▸ **TASK TO COMPLETE**
Could the records below be restated word for word, without a single picture?

[Object state change records]
----------

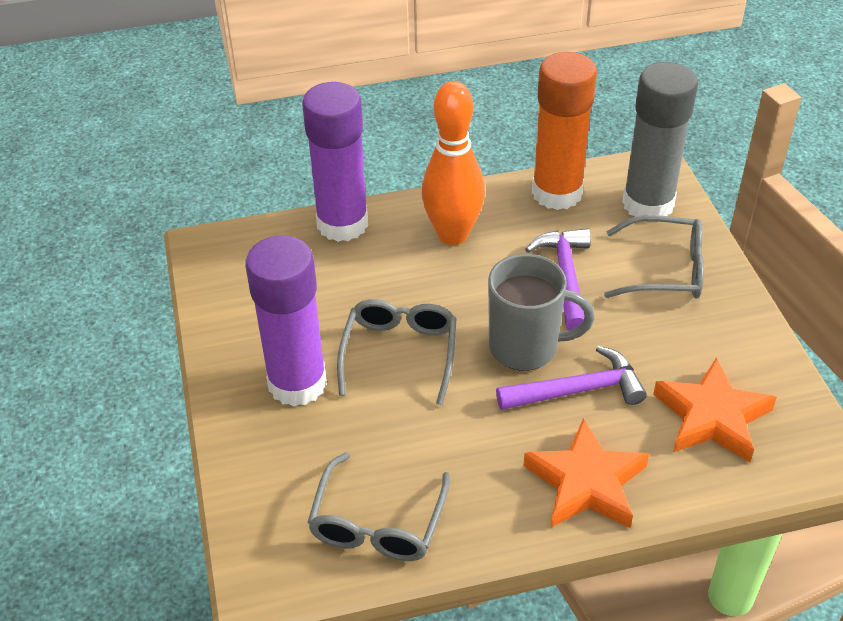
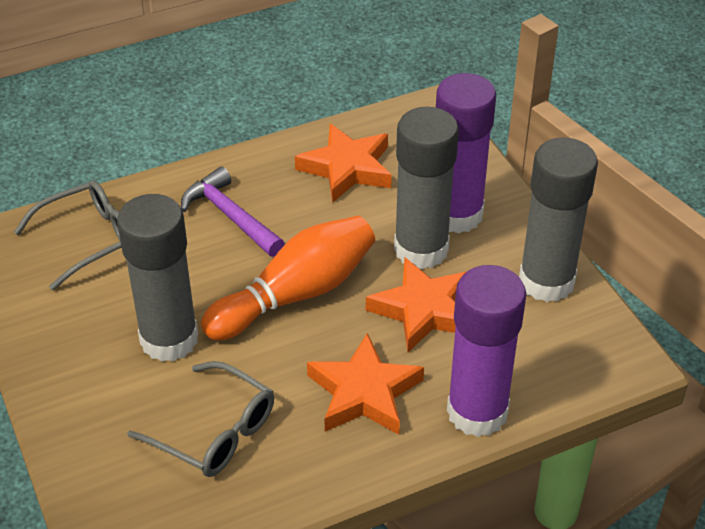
grey glasses: 3 -> 2
grey glue stick: 1 -> 3
grey mug: 1 -> 0
orange glue stick: 1 -> 0
orange star: 2 -> 3
purple hammer: 2 -> 1

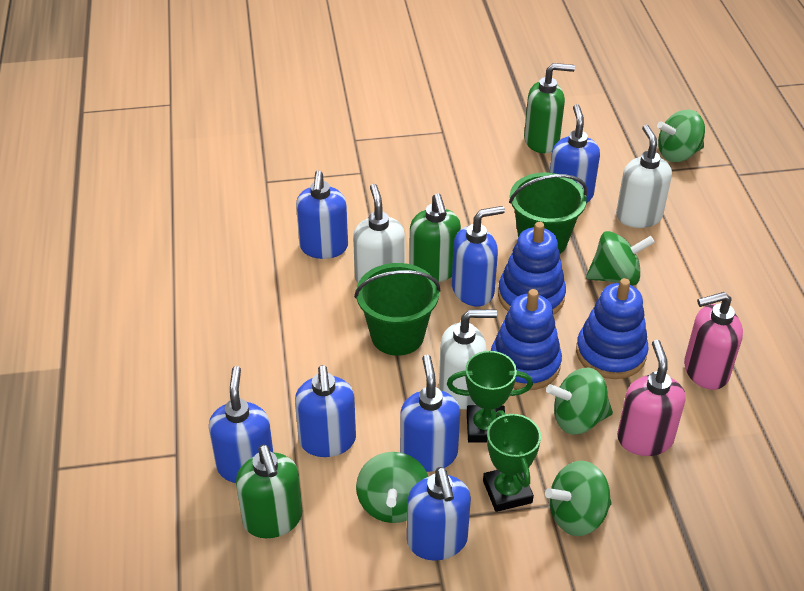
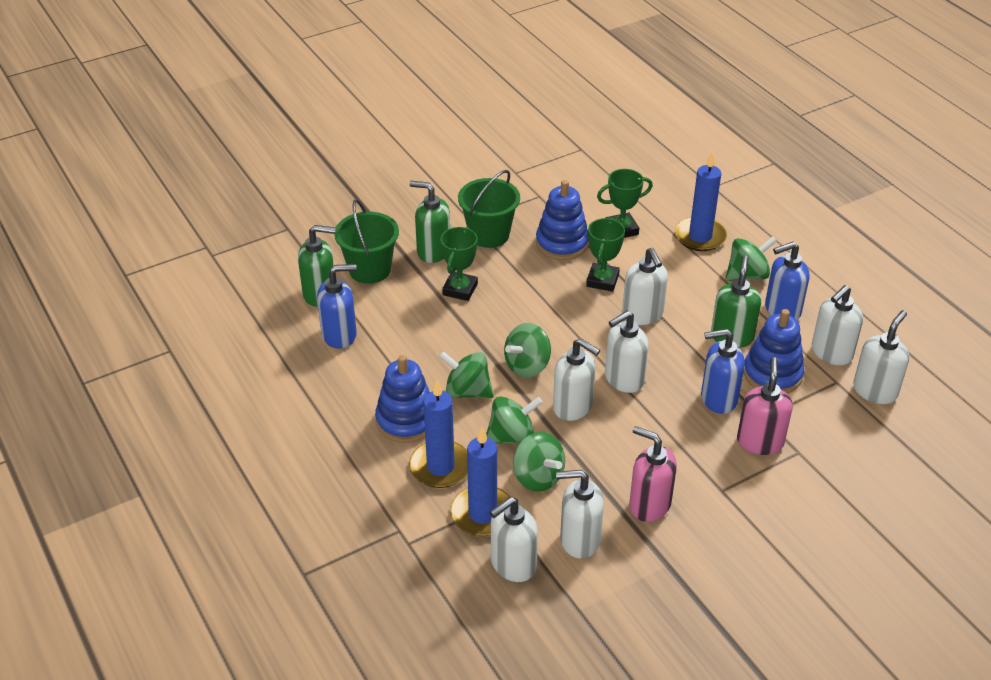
blue candle: 0 -> 3
blue soap dispenser: 7 -> 3
green trophy: 2 -> 3
white soap dispenser: 3 -> 7

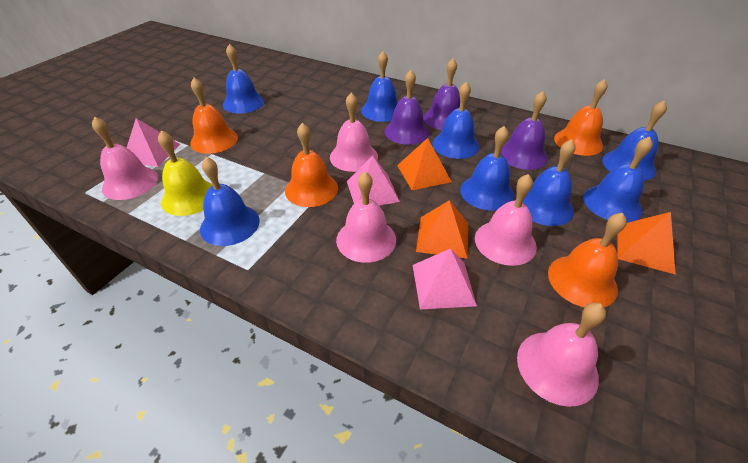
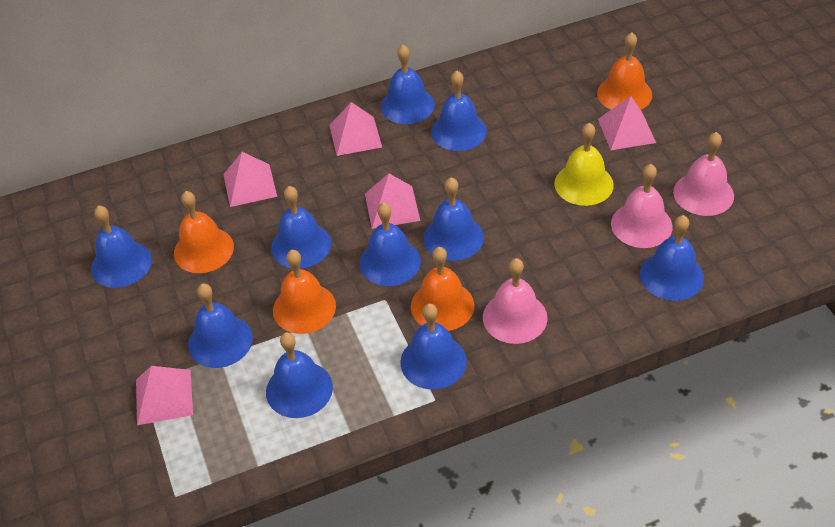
blue bell: 8 -> 10
orange pyramid: 3 -> 0
pink bell: 5 -> 3
pink pyramid: 3 -> 5
purple bell: 3 -> 0

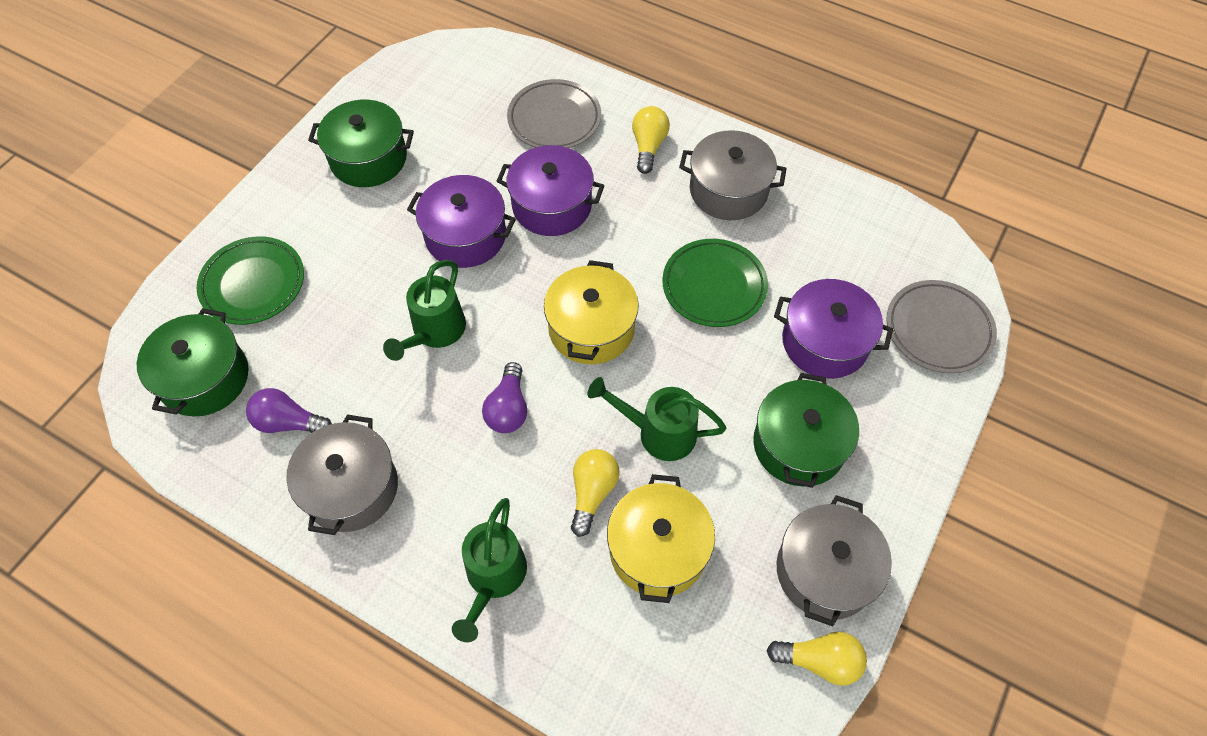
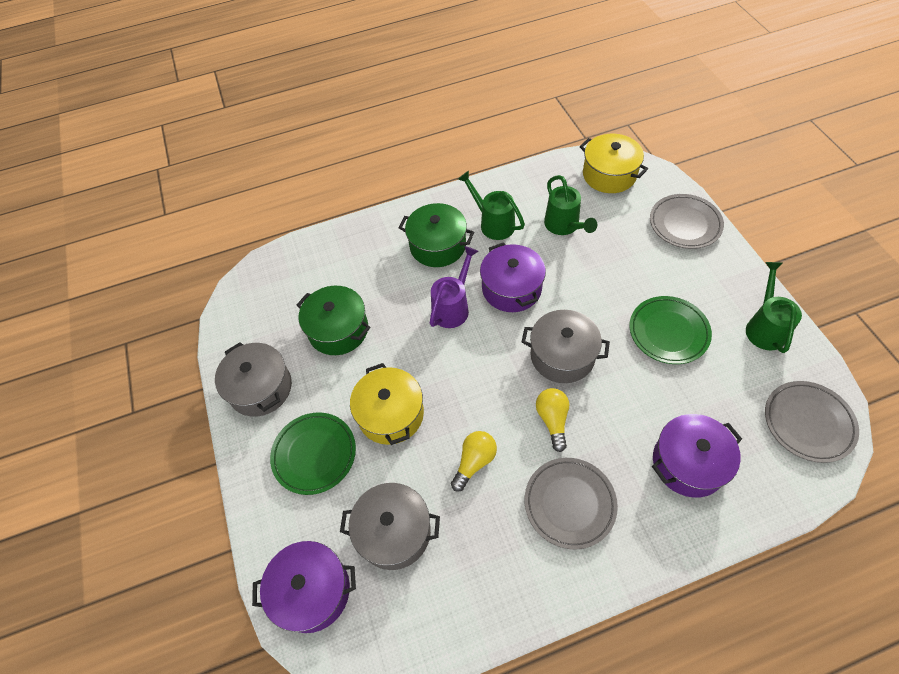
green pot: 3 -> 2
grey plate: 2 -> 3
purple light bulb: 2 -> 0
purple watering can: 0 -> 1
yellow light bulb: 3 -> 2

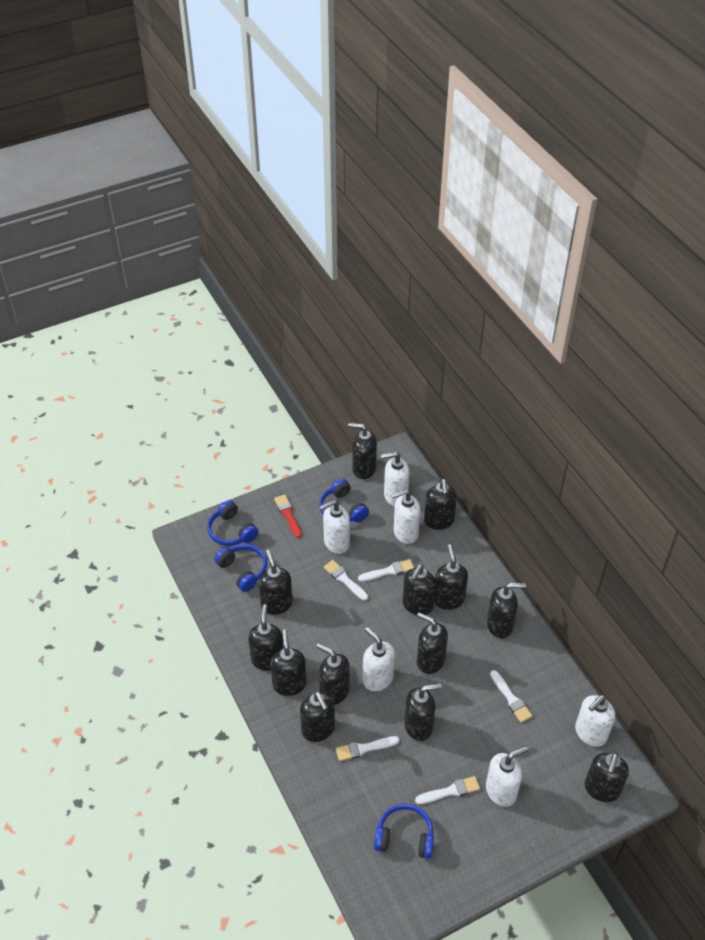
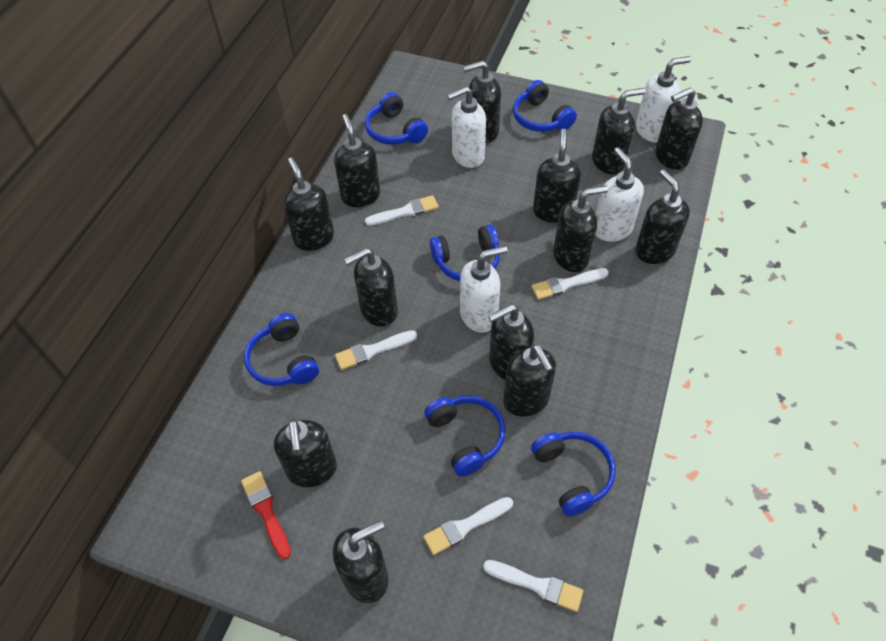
blue headphones: 4 -> 6
white soap dispenser: 6 -> 4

----------

▸ **RESULT**
grey glasses: 3 -> 2
grey glue stick: 1 -> 3
grey mug: 1 -> 0
orange glue stick: 1 -> 0
orange star: 2 -> 3
purple hammer: 2 -> 1

blue candle: 0 -> 3
blue soap dispenser: 7 -> 3
green trophy: 2 -> 3
white soap dispenser: 3 -> 7

blue bell: 8 -> 10
orange pyramid: 3 -> 0
pink bell: 5 -> 3
pink pyramid: 3 -> 5
purple bell: 3 -> 0

green pot: 3 -> 2
grey plate: 2 -> 3
purple light bulb: 2 -> 0
purple watering can: 0 -> 1
yellow light bulb: 3 -> 2

blue headphones: 4 -> 6
white soap dispenser: 6 -> 4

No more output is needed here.